→ PROVIDED MATERIAL:
——————————

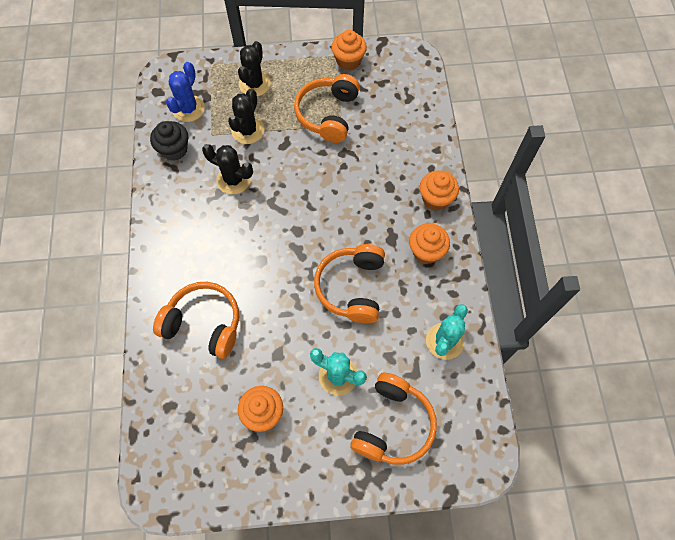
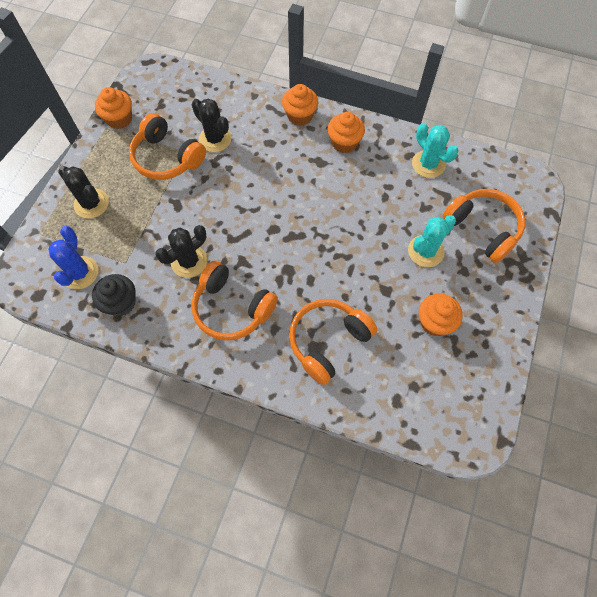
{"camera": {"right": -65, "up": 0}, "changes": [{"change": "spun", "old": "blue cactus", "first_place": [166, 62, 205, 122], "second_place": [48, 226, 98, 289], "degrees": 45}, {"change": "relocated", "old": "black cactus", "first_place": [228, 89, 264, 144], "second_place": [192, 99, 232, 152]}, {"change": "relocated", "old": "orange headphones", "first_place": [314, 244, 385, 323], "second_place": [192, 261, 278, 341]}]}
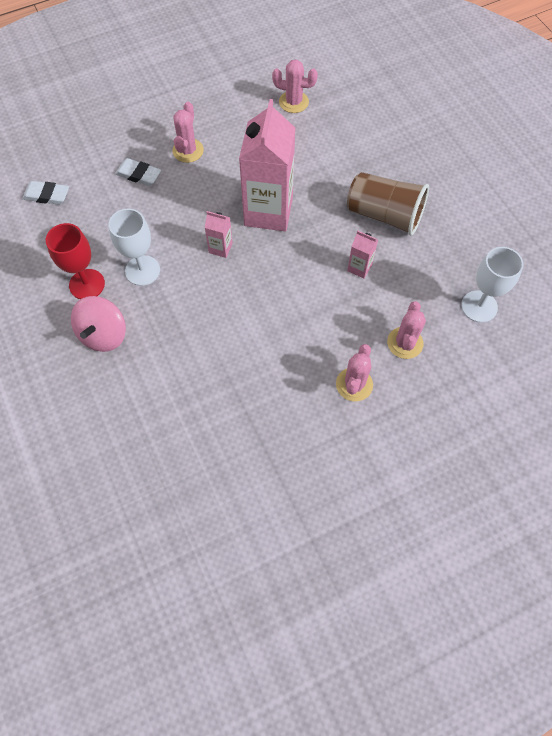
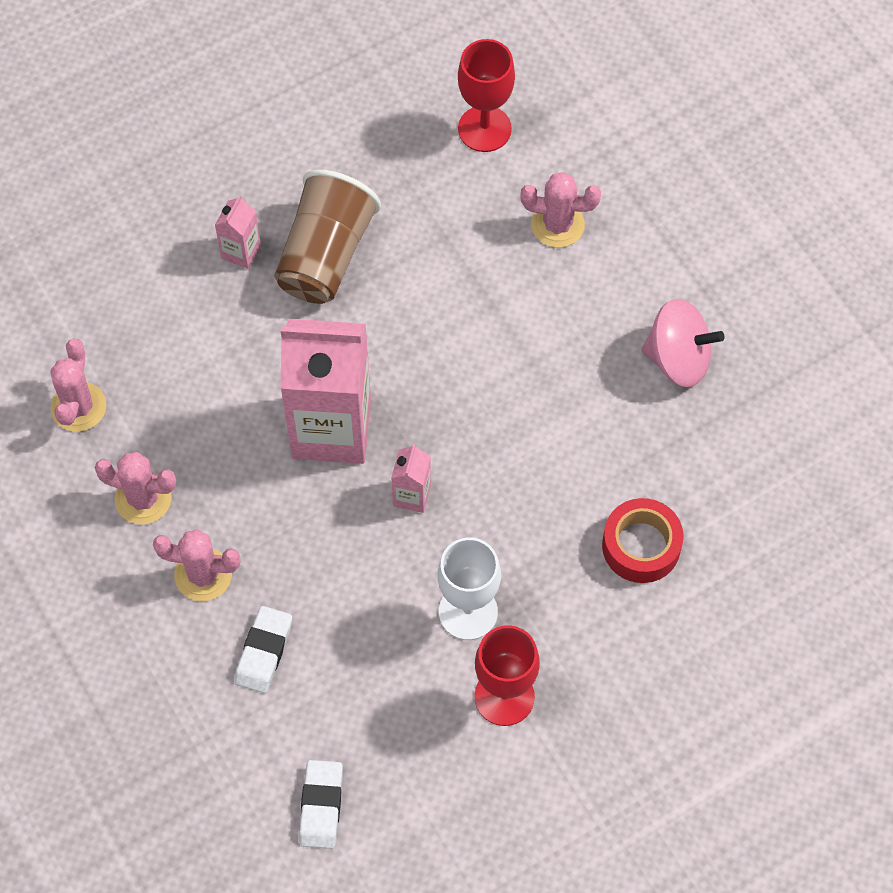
{"camera": {"right": -95, "up": 0}, "changes": [{"change": "relocated", "old": "pink cactus", "first_place": [336, 344, 373, 401], "second_place": [95, 452, 176, 525]}, {"change": "relocated", "old": "pink carton", "first_place": [347, 231, 378, 278], "second_place": [215, 195, 261, 269]}, {"change": "colour", "old": "white goblet", "new": "red goblet", "first_place": [461, 247, 524, 322], "second_place": [458, 39, 515, 152]}, {"change": "appeared", "new": "red tape", "second_place": [602, 498, 683, 583]}, {"change": "relocated", "old": "pink spinning top", "first_place": [71, 296, 126, 352], "second_place": [641, 299, 724, 387]}]}
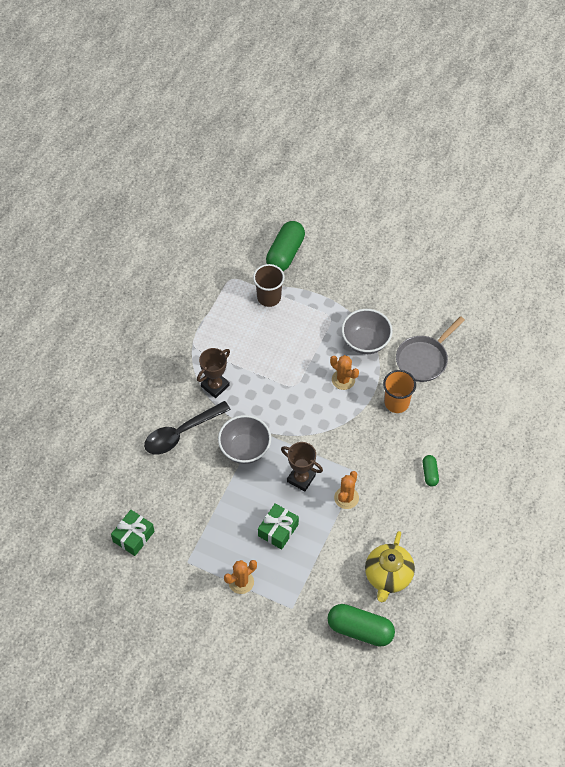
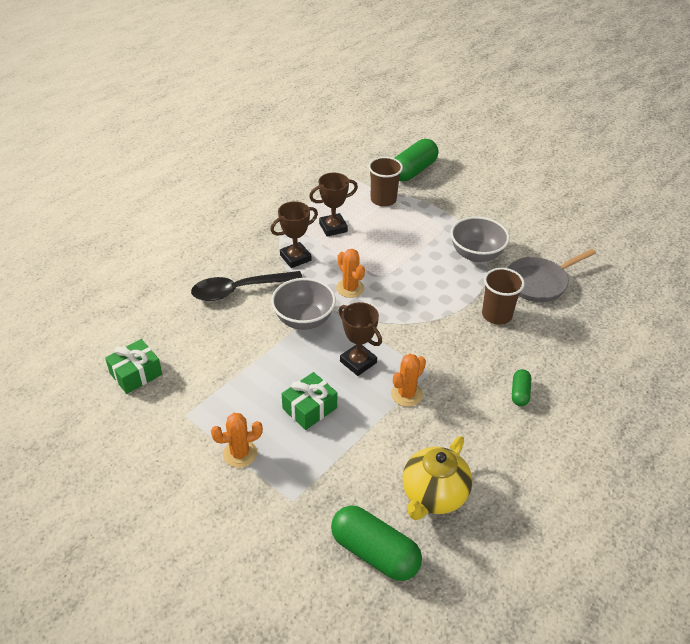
{"camera": {"right": 15, "up": -15}, "changes": [{"change": "appeared", "new": "brown trophy", "second_place": [309, 173, 358, 237]}, {"change": "relocated", "old": "orange cactus", "first_place": [330, 355, 359, 390], "second_place": [336, 249, 365, 298]}, {"change": "colour", "old": "orange cup", "new": "brown cup", "first_place": [383, 370, 416, 413], "second_place": [482, 268, 525, 325]}]}
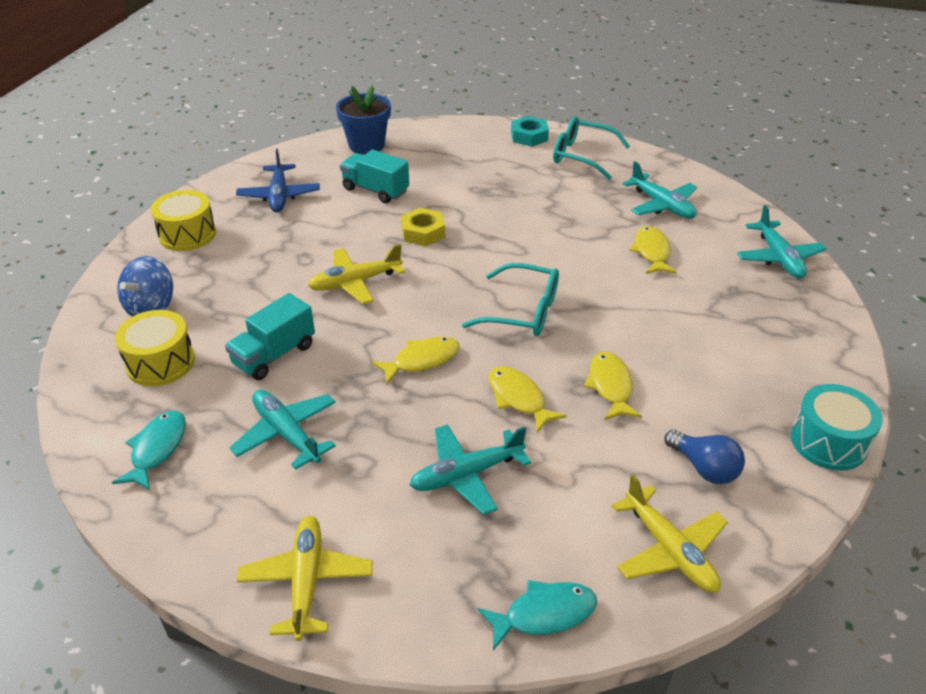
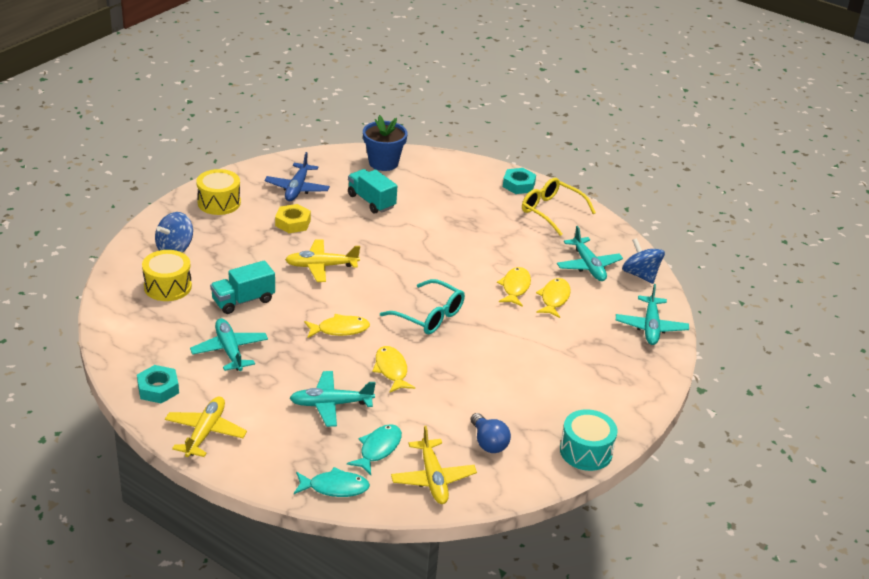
{"camera": {"right": 15, "up": -5}, "changes": [{"change": "appeared", "new": "turquoise nut", "second_place": [137, 365, 179, 404]}, {"change": "relocated", "old": "yellow nut", "first_place": [401, 208, 445, 246], "second_place": [275, 204, 311, 233]}, {"change": "relocated", "old": "turquoise fish", "first_place": [112, 411, 186, 490], "second_place": [347, 424, 402, 475]}, {"change": "relocated", "old": "yellow fish", "first_place": [584, 352, 642, 420], "second_place": [497, 267, 531, 307]}, {"change": "colour", "old": "turquoise glasses", "new": "yellow glasses", "first_place": [553, 116, 630, 180], "second_place": [522, 178, 596, 236]}, {"change": "appeared", "new": "blue spinning top", "second_place": [622, 238, 665, 284]}]}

——————————

→ WORK TO COMPLETE:
Please copy out every line of the preceding listing that carries "orange".

→ FINISHED TASK:
{"camera": {"right": -65, "up": 0}, "changes": [{"change": "spun", "old": "blue cactus", "first_place": [166, 62, 205, 122], "second_place": [48, 226, 98, 289], "degrees": 45}, {"change": "relocated", "old": "black cactus", "first_place": [228, 89, 264, 144], "second_place": [192, 99, 232, 152]}, {"change": "relocated", "old": "orange headphones", "first_place": [314, 244, 385, 323], "second_place": [192, 261, 278, 341]}]}
{"camera": {"right": 15, "up": -15}, "changes": [{"change": "appeared", "new": "brown trophy", "second_place": [309, 173, 358, 237]}, {"change": "relocated", "old": "orange cactus", "first_place": [330, 355, 359, 390], "second_place": [336, 249, 365, 298]}, {"change": "colour", "old": "orange cup", "new": "brown cup", "first_place": [383, 370, 416, 413], "second_place": [482, 268, 525, 325]}]}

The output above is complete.